= Task =
Find the string "black" in the records. Copy each line that has it.

= Supplied data =
++++++++++++++++++++

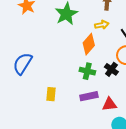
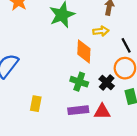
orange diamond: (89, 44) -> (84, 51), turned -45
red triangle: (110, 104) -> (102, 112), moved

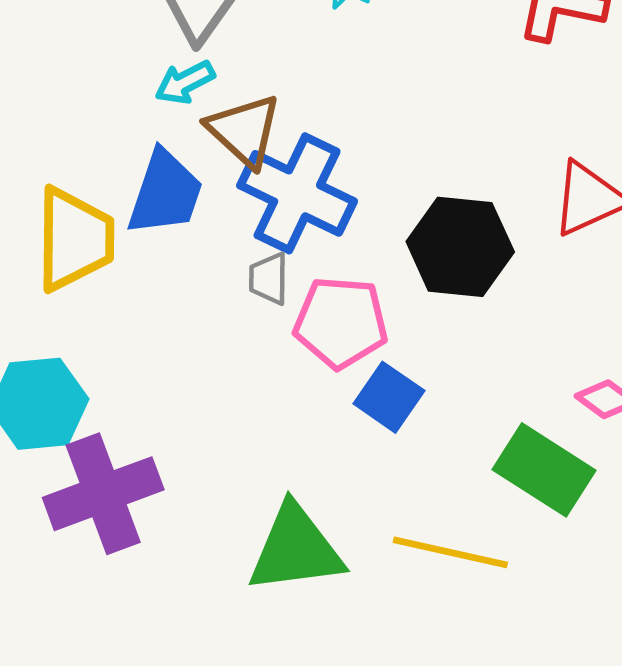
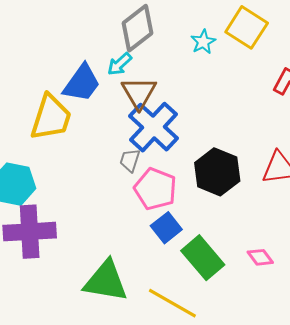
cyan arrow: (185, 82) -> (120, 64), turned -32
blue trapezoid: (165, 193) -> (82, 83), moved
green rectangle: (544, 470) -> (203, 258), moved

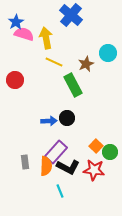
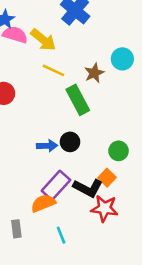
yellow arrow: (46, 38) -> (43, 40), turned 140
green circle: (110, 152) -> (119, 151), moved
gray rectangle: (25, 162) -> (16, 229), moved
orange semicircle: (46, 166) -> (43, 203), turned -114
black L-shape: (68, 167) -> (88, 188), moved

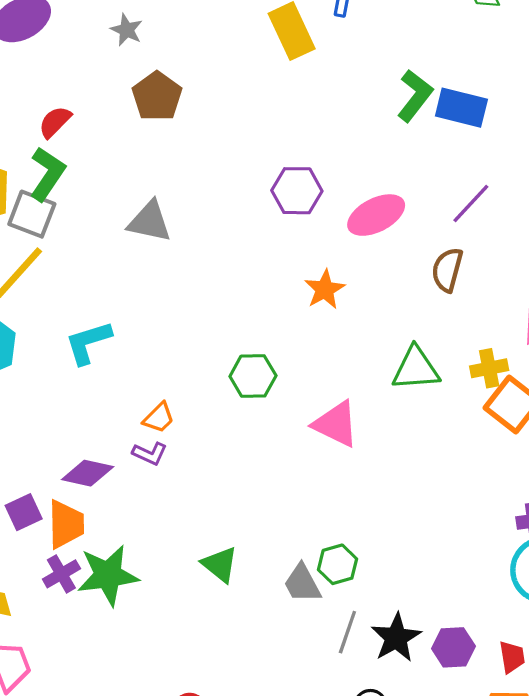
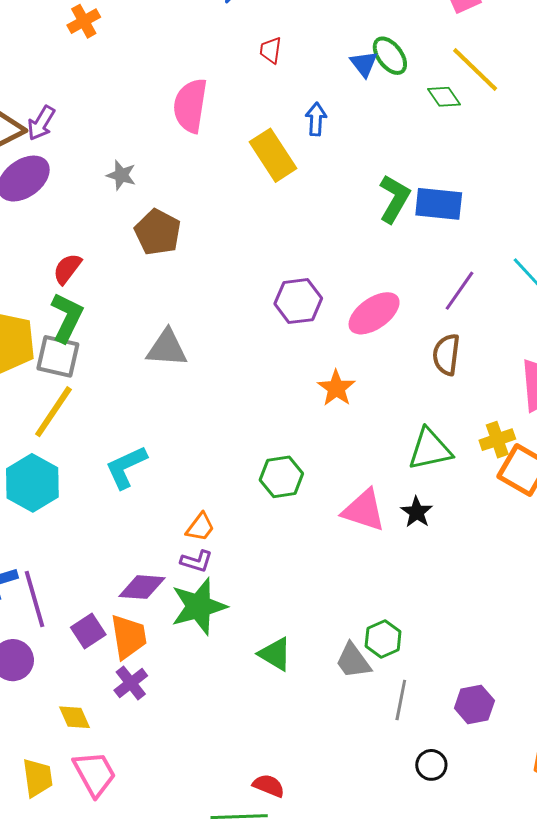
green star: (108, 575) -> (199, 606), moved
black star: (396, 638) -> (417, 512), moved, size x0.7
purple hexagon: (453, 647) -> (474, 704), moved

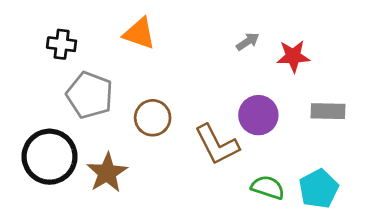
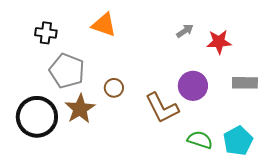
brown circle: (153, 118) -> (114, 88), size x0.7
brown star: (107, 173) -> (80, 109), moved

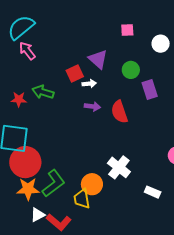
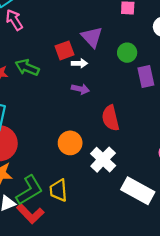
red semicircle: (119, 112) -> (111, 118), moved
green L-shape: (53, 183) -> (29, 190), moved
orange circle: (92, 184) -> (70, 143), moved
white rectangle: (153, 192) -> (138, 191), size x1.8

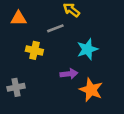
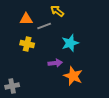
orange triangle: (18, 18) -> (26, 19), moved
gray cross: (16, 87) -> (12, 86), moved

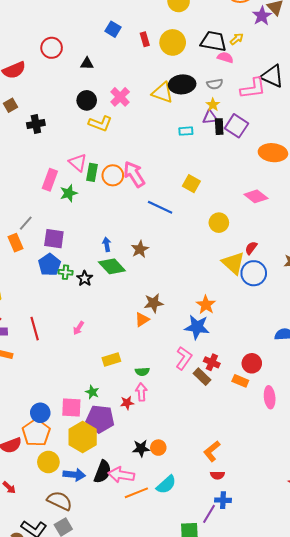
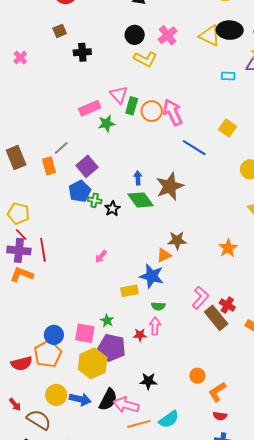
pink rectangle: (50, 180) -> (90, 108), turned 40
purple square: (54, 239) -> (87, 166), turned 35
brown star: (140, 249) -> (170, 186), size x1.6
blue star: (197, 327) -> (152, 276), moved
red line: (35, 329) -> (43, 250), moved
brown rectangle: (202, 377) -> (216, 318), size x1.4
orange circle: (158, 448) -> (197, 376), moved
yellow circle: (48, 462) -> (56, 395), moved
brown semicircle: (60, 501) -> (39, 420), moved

++++++++++++++++++++

= Your solution =
black L-shape: (68, 167) -> (88, 188), moved
black star: (396, 638) -> (417, 512), moved, size x0.7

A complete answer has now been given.